▶ **EXERCISE OBJECTIVE**: Copy out the entries below exactly as they stand, but only from the line containing "brown jar: [308,475,402,566]" through the line containing "grey nut: [44,311,103,370]".

+ + + +

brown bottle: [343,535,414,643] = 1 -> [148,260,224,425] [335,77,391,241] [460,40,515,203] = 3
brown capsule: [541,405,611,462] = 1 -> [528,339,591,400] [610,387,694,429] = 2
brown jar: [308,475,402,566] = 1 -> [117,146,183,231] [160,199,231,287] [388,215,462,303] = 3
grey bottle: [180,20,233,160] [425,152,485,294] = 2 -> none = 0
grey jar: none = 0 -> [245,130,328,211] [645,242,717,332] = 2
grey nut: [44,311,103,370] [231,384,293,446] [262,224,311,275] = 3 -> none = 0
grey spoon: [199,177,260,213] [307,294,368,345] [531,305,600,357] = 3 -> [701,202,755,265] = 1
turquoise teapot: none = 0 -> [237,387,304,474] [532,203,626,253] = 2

+ + + +

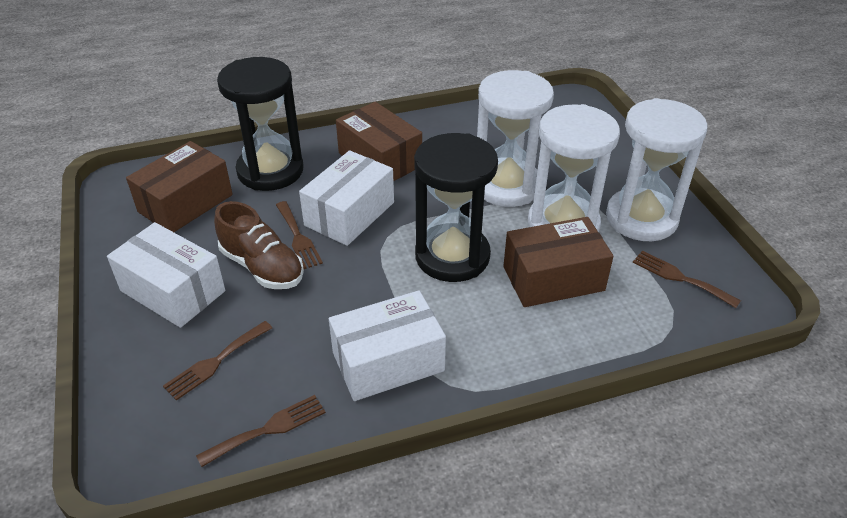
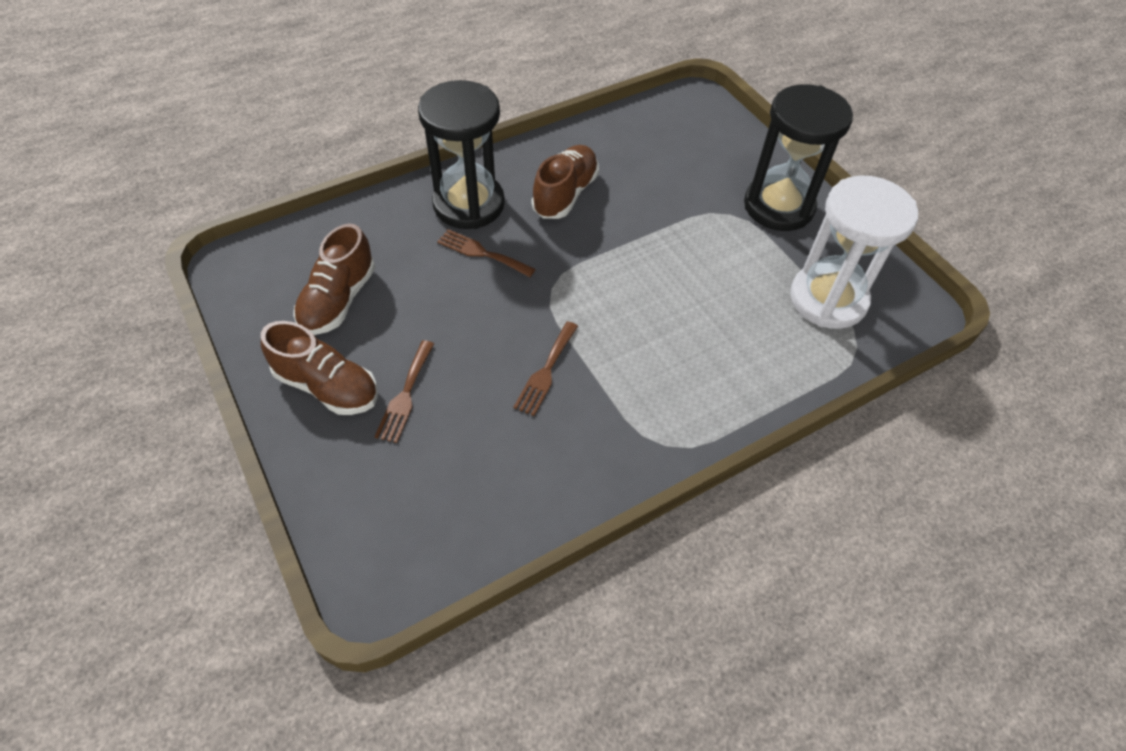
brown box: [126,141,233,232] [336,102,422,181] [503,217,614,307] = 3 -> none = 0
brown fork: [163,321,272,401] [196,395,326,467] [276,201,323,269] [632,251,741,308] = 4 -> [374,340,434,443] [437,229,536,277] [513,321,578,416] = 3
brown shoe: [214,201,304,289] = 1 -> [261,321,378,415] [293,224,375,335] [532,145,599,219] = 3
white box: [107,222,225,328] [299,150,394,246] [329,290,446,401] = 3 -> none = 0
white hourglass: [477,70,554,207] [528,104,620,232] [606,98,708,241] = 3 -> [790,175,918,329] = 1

+ + + +

▶ **REPLY TO THE TASK**:
brown jar: [308,475,402,566] = 1 -> [117,146,183,231] [160,199,231,287] [388,215,462,303] = 3
grey bottle: [180,20,233,160] [425,152,485,294] = 2 -> none = 0
grey jar: none = 0 -> [245,130,328,211] [645,242,717,332] = 2
grey nut: [44,311,103,370] [231,384,293,446] [262,224,311,275] = 3 -> none = 0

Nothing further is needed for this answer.